AIM OF THE TASK ->
Search the records for the word "duribe" and pick out every line that has it.

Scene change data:
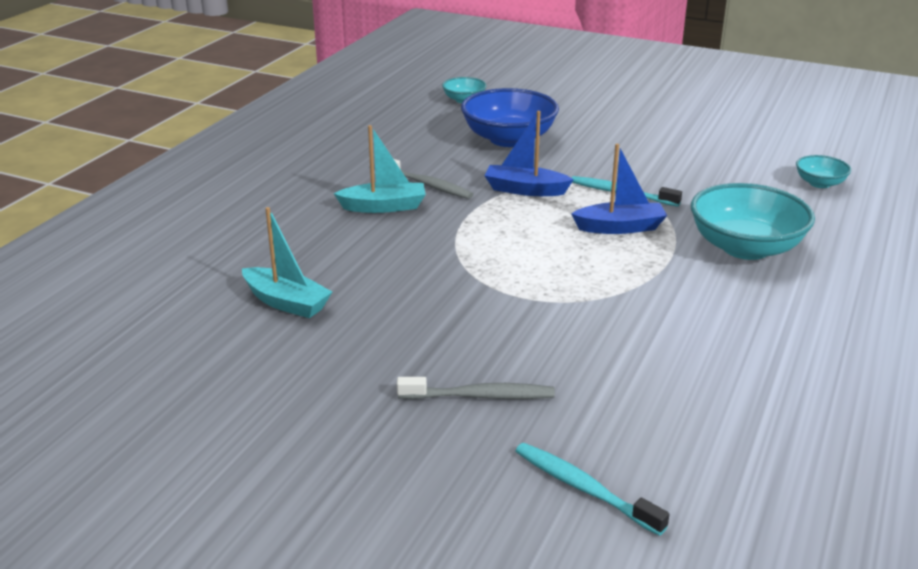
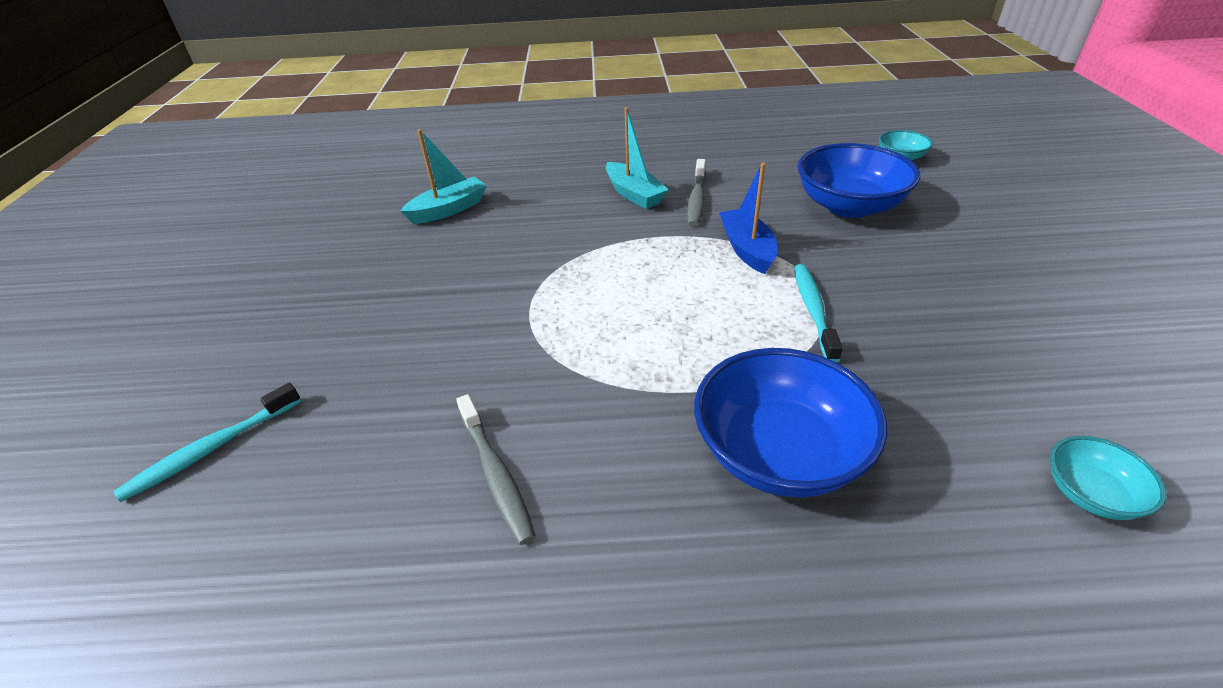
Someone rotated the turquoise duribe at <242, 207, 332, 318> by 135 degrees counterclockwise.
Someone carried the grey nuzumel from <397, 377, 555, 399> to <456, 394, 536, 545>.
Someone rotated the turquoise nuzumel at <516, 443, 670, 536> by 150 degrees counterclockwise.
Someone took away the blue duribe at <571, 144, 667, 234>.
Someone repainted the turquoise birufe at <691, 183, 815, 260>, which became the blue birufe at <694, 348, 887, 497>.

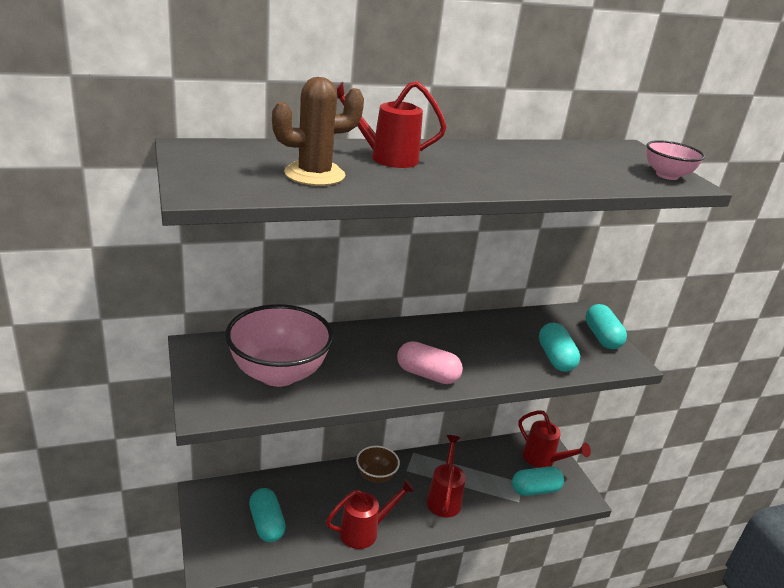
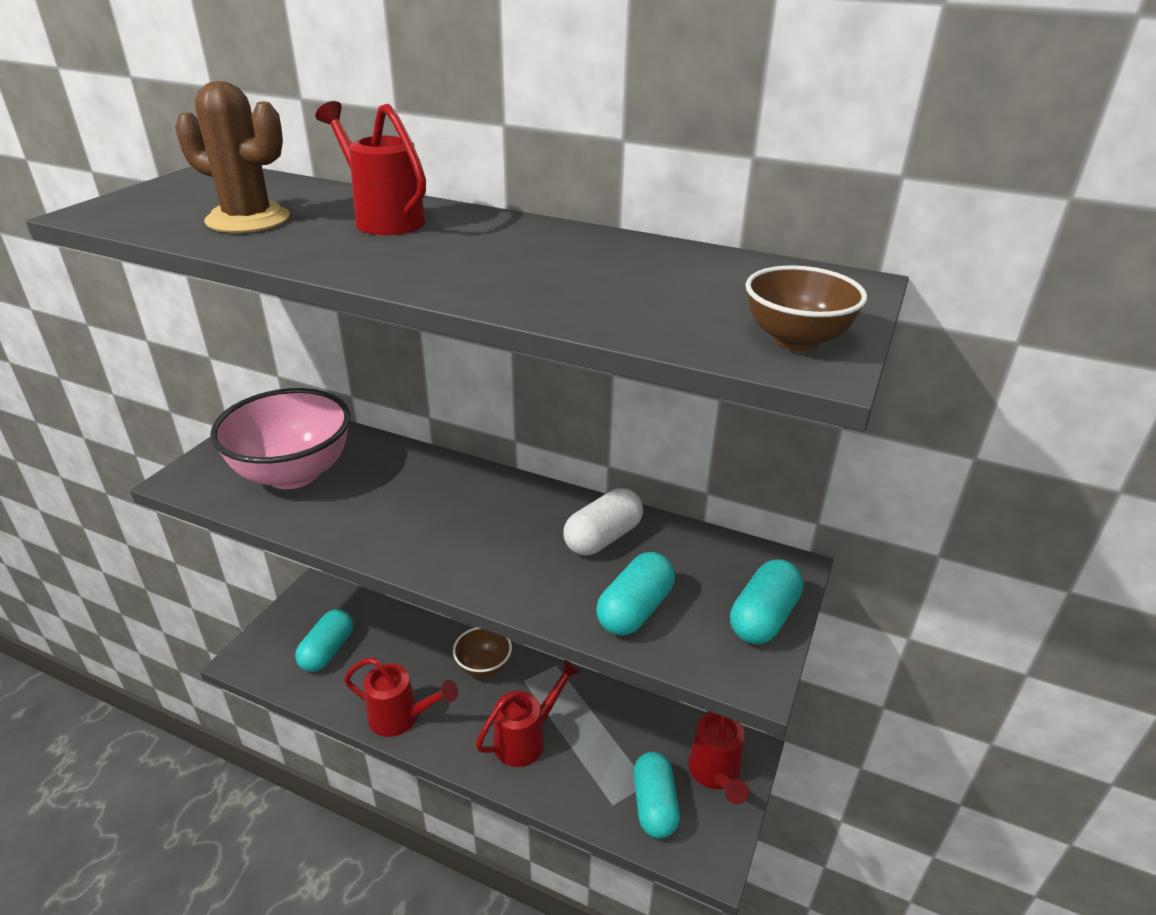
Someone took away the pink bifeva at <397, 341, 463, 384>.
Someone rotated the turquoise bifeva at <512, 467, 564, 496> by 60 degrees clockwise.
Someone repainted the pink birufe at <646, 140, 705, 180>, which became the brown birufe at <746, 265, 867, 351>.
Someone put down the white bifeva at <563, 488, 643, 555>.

SOLUTION TO THIS EXERCISE ->
Someone rotated the turquoise duribe at <242, 207, 332, 318> by 135 degrees counterclockwise.
Someone took away the blue duribe at <571, 144, 667, 234>.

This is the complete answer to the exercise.